*** Provided material ***

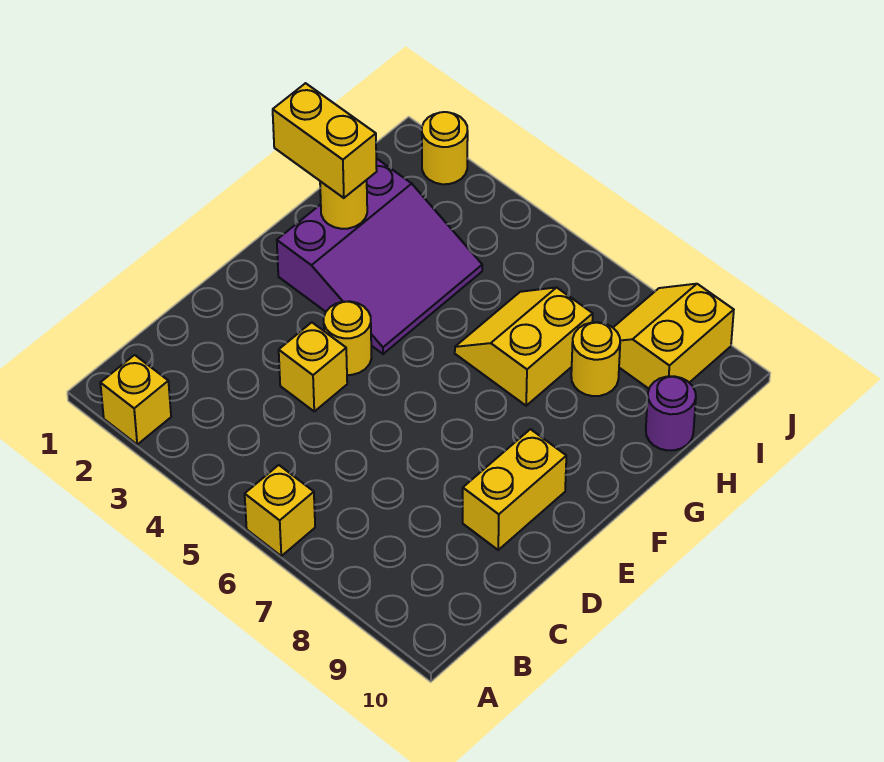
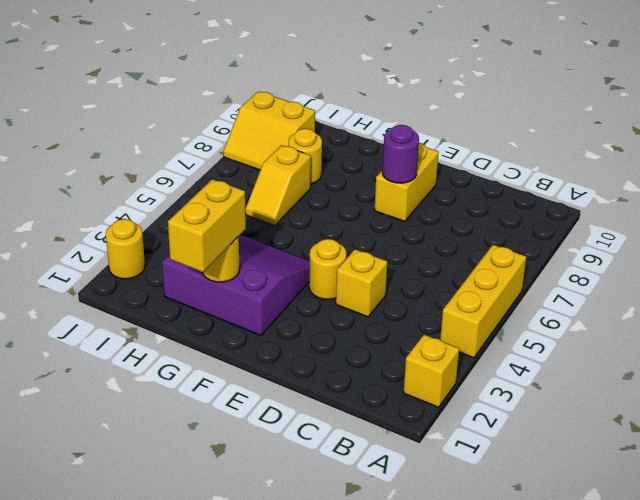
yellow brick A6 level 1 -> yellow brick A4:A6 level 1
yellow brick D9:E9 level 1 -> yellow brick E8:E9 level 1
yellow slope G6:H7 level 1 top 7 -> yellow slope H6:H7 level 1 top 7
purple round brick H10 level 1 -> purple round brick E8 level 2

*** End of Provided material ***

Show, from the listing above, each line that contains the word "yellow".

• **Task answer**:
yellow brick A6 level 1 -> yellow brick A4:A6 level 1
yellow brick D9:E9 level 1 -> yellow brick E8:E9 level 1
yellow slope G6:H7 level 1 top 7 -> yellow slope H6:H7 level 1 top 7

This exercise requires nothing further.